RECORDS FOR THE TASK section start
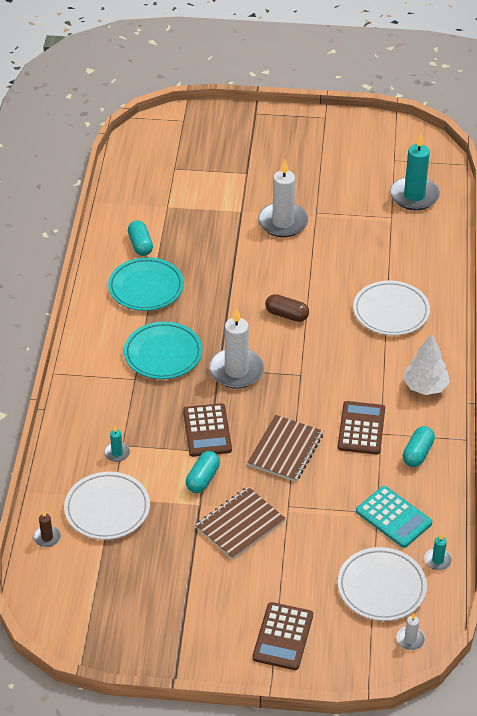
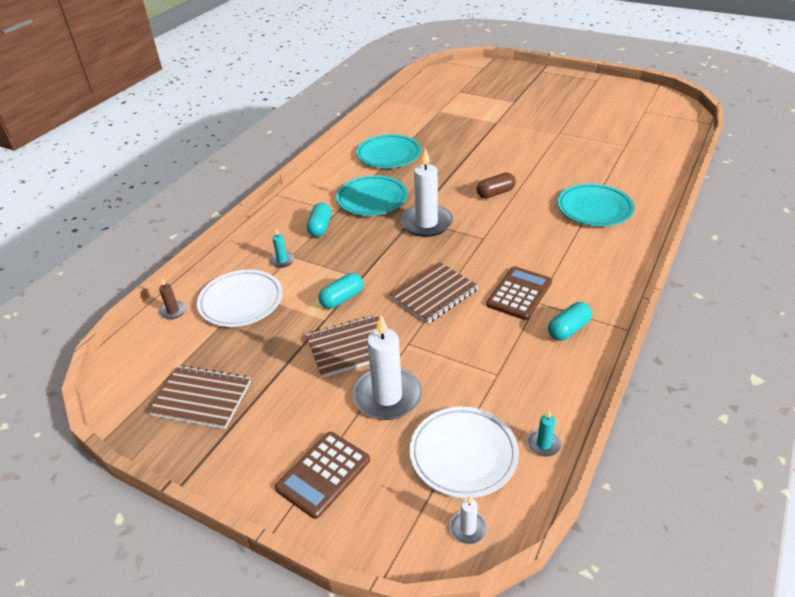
camera: 25 degrees right, 5 degrees down
(139, 609) = (202, 398): none -> brown notebook
(140, 245) = (403, 129): turquoise capsule -> turquoise capsule (320, 227)
(207, 431) = (371, 262): brown calculator -> none
(283, 222) = (527, 134): white candle -> white candle (387, 396)
(286, 315) = (495, 193): brown capsule -> brown capsule turned 75 degrees counterclockwise
(391, 311) = (594, 208): white plate -> turquoise plate
(393, 517) = (513, 384): turquoise calculator -> none
(414, 196) = (653, 135): turquoise candle -> none
(425, 387) = (602, 273): white tree -> none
RECORDS FOR THE TASK section end
## REQUIREMENT
Work out how many lines in the records above hold the string "none", then give only that count.

## TASK RESULT
5